====== Records provided ======
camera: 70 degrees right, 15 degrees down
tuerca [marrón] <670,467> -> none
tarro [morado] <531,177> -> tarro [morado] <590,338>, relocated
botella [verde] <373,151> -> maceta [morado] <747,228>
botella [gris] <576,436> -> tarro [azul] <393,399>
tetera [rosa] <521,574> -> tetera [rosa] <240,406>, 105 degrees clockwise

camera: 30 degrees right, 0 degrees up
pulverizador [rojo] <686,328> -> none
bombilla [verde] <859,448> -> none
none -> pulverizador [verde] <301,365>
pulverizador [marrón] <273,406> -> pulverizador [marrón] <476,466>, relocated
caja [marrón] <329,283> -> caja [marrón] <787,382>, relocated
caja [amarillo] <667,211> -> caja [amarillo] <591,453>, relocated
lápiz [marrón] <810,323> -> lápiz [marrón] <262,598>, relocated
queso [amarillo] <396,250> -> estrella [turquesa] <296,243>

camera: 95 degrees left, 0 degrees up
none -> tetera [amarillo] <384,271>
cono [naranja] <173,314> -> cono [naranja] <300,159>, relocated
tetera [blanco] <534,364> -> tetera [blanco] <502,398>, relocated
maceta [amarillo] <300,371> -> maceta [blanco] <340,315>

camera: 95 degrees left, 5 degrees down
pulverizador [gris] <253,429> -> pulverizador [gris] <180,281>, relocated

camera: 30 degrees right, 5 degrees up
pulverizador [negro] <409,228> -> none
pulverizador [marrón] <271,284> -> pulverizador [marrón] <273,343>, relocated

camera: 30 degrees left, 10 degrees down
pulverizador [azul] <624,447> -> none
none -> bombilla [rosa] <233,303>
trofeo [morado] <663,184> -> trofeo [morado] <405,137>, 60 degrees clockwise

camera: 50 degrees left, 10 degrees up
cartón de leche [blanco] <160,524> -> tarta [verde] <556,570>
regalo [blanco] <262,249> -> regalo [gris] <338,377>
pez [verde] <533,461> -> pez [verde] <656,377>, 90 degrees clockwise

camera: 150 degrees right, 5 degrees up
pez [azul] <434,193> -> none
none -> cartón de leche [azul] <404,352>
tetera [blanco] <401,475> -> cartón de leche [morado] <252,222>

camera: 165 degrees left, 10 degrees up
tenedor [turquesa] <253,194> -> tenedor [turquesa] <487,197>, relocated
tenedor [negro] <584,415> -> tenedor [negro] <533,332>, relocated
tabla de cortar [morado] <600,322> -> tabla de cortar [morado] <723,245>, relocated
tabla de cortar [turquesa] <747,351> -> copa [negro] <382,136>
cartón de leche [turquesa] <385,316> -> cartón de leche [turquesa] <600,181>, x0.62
======
▸ Task statement:
Write out every line from the data above that includes "botella".

▸ Written answer:
botella [verde] <373,151> -> maceta [morado] <747,228>
botella [gris] <576,436> -> tarro [azul] <393,399>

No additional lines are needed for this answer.